--- PROVIDED RECORDS ---
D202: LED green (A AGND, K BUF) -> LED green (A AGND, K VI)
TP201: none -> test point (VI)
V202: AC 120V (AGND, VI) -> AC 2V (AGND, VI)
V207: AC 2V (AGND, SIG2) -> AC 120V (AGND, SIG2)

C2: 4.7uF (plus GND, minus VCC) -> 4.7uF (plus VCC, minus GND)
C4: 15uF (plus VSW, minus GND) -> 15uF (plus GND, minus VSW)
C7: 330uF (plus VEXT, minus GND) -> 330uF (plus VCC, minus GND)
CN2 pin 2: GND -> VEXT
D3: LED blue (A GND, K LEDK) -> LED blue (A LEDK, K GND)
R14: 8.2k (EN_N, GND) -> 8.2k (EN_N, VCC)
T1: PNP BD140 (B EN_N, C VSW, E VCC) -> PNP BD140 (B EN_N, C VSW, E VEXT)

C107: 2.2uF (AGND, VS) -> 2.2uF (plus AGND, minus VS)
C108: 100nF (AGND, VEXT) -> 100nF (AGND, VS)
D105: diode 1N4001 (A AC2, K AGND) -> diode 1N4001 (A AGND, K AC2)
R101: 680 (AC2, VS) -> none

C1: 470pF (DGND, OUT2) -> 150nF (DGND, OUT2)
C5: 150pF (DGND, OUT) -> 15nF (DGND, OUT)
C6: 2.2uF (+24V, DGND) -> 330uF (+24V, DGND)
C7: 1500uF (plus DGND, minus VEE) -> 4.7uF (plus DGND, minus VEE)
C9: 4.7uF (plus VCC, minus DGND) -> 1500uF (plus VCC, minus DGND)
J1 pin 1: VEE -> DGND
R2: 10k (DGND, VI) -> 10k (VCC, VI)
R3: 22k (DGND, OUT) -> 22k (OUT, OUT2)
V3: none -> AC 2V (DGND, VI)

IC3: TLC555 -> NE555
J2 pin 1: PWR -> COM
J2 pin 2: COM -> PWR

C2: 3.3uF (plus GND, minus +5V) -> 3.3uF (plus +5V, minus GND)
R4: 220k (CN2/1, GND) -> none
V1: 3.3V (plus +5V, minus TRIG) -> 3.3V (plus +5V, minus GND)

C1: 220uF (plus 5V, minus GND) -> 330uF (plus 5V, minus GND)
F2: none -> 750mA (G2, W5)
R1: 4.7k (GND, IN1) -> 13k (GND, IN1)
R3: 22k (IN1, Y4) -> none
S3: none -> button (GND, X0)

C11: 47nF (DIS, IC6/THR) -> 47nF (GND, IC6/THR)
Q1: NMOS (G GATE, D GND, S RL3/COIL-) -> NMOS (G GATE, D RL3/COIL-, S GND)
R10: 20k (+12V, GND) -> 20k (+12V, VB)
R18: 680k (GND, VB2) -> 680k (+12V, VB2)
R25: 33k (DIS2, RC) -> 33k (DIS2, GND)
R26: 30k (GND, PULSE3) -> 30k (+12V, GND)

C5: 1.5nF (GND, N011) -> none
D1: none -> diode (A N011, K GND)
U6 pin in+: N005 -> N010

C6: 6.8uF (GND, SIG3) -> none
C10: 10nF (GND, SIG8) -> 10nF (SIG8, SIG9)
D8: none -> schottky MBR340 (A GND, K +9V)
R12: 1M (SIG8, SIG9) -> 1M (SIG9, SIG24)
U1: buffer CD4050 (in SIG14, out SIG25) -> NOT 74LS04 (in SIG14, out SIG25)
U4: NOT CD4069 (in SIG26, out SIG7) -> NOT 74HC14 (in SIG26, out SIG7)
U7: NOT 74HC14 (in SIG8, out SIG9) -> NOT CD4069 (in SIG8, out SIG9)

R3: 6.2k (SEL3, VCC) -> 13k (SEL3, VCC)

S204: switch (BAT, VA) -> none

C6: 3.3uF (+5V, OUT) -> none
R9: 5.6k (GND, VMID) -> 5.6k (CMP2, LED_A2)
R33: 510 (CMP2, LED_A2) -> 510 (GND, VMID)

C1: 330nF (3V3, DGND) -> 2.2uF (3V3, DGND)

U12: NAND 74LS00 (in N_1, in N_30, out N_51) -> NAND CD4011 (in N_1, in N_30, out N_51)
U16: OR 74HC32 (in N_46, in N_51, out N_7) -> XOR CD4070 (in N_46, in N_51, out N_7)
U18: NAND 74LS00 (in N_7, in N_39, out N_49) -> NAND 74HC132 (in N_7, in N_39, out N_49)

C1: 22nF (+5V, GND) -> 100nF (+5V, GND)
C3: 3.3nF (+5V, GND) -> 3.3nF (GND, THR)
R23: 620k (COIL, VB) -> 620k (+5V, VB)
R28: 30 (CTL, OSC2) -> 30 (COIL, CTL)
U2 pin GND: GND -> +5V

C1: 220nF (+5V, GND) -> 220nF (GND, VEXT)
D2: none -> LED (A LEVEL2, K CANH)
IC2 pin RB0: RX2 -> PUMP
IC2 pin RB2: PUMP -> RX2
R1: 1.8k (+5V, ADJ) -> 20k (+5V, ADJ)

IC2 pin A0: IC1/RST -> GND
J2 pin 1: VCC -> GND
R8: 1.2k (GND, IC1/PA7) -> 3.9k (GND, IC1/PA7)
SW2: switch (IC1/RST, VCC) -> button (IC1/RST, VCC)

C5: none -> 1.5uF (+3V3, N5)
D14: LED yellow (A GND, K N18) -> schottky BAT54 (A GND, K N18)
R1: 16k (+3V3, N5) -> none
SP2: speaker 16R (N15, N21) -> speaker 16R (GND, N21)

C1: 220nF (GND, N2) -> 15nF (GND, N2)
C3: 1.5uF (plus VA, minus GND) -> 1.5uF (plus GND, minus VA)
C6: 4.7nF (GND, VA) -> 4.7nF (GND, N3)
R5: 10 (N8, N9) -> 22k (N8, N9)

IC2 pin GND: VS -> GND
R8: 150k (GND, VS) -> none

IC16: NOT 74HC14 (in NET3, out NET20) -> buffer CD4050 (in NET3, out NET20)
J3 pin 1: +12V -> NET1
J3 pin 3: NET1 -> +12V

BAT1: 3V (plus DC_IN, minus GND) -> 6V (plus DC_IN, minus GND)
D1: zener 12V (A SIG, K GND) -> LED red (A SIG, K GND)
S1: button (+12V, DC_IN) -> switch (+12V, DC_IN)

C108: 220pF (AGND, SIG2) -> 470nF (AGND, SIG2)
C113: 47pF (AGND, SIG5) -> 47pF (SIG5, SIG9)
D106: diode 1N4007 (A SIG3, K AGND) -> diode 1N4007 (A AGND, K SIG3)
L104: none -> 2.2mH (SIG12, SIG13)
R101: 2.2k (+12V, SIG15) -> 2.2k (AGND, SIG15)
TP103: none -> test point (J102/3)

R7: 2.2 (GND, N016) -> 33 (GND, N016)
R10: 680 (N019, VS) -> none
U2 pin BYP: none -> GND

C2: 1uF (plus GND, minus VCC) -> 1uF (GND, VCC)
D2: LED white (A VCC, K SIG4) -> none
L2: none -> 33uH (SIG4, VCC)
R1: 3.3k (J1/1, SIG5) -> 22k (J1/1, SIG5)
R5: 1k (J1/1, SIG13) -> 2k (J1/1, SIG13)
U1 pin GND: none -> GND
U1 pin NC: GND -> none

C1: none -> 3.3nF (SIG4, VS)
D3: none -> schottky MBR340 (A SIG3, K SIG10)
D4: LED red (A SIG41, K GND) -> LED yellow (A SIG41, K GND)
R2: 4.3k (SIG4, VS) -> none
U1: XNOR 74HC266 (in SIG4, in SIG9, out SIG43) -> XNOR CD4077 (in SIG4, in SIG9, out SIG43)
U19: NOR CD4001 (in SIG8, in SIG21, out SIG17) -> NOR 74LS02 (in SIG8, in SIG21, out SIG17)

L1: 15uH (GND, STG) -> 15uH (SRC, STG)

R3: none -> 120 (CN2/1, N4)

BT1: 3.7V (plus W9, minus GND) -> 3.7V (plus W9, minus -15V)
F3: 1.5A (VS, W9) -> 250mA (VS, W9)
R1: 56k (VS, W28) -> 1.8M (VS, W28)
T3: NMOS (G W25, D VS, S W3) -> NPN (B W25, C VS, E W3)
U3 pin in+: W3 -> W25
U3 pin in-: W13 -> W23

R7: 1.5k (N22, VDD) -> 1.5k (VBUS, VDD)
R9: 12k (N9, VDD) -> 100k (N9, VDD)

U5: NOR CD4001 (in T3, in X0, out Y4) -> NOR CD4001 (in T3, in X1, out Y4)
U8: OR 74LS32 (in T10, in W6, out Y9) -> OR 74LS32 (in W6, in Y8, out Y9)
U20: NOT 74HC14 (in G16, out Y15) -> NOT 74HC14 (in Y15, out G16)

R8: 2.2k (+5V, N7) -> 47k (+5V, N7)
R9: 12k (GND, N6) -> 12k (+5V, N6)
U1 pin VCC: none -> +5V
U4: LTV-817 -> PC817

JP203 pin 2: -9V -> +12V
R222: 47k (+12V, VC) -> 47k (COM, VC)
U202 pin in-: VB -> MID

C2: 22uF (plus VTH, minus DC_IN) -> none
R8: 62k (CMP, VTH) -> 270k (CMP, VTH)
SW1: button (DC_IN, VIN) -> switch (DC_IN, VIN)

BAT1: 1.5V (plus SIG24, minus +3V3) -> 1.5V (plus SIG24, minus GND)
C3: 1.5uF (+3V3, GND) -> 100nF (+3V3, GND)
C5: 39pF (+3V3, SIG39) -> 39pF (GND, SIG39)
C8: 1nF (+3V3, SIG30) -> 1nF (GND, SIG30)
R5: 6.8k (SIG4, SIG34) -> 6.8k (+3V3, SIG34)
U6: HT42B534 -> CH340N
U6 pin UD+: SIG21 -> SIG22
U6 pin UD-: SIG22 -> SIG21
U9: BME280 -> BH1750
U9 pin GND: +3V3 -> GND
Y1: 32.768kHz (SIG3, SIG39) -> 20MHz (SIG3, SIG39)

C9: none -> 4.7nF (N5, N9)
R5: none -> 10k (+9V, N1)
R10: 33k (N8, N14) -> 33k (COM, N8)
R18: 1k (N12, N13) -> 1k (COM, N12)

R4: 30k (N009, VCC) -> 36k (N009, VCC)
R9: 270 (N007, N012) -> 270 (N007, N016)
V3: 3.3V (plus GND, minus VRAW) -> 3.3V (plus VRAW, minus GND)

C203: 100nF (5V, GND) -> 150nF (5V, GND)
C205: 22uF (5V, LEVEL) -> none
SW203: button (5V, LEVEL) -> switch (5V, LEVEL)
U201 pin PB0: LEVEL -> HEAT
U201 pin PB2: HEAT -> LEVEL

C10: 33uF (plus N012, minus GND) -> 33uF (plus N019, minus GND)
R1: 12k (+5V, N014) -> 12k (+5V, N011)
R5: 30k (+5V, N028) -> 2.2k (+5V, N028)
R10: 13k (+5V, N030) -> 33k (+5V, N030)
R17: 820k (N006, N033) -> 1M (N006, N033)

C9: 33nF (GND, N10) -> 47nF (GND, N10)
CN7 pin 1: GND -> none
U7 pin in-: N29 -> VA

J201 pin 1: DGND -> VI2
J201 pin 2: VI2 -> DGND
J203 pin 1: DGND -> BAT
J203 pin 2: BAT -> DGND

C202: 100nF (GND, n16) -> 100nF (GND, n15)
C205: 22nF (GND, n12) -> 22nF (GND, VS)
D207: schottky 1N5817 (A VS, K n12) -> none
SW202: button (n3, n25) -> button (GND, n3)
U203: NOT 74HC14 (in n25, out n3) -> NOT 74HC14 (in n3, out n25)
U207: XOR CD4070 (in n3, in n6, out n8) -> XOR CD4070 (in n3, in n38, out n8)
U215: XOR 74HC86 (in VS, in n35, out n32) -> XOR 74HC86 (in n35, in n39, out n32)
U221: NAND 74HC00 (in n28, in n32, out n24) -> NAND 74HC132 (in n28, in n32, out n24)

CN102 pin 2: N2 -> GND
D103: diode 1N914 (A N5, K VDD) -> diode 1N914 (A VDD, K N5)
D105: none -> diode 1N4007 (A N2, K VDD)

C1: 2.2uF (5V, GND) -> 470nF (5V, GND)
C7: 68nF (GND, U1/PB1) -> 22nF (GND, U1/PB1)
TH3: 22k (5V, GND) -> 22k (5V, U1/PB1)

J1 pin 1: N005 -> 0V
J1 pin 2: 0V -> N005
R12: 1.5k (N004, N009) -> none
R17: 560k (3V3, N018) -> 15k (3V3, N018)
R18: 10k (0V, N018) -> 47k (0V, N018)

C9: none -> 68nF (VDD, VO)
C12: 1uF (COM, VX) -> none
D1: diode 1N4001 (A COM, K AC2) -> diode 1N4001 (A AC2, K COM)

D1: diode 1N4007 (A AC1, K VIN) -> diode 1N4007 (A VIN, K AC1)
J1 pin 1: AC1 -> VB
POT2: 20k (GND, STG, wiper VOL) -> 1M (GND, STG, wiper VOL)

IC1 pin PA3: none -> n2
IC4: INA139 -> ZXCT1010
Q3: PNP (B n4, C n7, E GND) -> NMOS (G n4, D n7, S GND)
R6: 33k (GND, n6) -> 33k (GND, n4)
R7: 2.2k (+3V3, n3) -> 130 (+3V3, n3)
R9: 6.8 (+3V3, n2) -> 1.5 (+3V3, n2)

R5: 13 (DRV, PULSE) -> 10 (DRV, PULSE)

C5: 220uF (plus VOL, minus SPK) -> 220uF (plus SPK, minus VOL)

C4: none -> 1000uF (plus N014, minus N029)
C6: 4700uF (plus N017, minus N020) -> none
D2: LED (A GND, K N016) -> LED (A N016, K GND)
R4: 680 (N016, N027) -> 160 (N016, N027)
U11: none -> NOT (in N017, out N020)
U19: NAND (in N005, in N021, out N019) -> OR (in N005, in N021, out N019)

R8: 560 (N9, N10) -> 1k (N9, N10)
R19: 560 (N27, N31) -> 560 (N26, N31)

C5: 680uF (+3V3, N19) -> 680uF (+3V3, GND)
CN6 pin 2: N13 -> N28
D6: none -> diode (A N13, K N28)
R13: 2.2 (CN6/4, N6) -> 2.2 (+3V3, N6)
---
Return the span of lines in the data above that opens at the line with "BT1: 3.7V (plus" and closes at the line with "U8: OR 74LS32", exactly, ends included, nothing else.

• **SOLUTION TO THE EXERCISE**
BT1: 3.7V (plus W9, minus GND) -> 3.7V (plus W9, minus -15V)
F3: 1.5A (VS, W9) -> 250mA (VS, W9)
R1: 56k (VS, W28) -> 1.8M (VS, W28)
T3: NMOS (G W25, D VS, S W3) -> NPN (B W25, C VS, E W3)
U3 pin in+: W3 -> W25
U3 pin in-: W13 -> W23

R7: 1.5k (N22, VDD) -> 1.5k (VBUS, VDD)
R9: 12k (N9, VDD) -> 100k (N9, VDD)

U5: NOR CD4001 (in T3, in X0, out Y4) -> NOR CD4001 (in T3, in X1, out Y4)
U8: OR 74LS32 (in T10, in W6, out Y9) -> OR 74LS32 (in W6, in Y8, out Y9)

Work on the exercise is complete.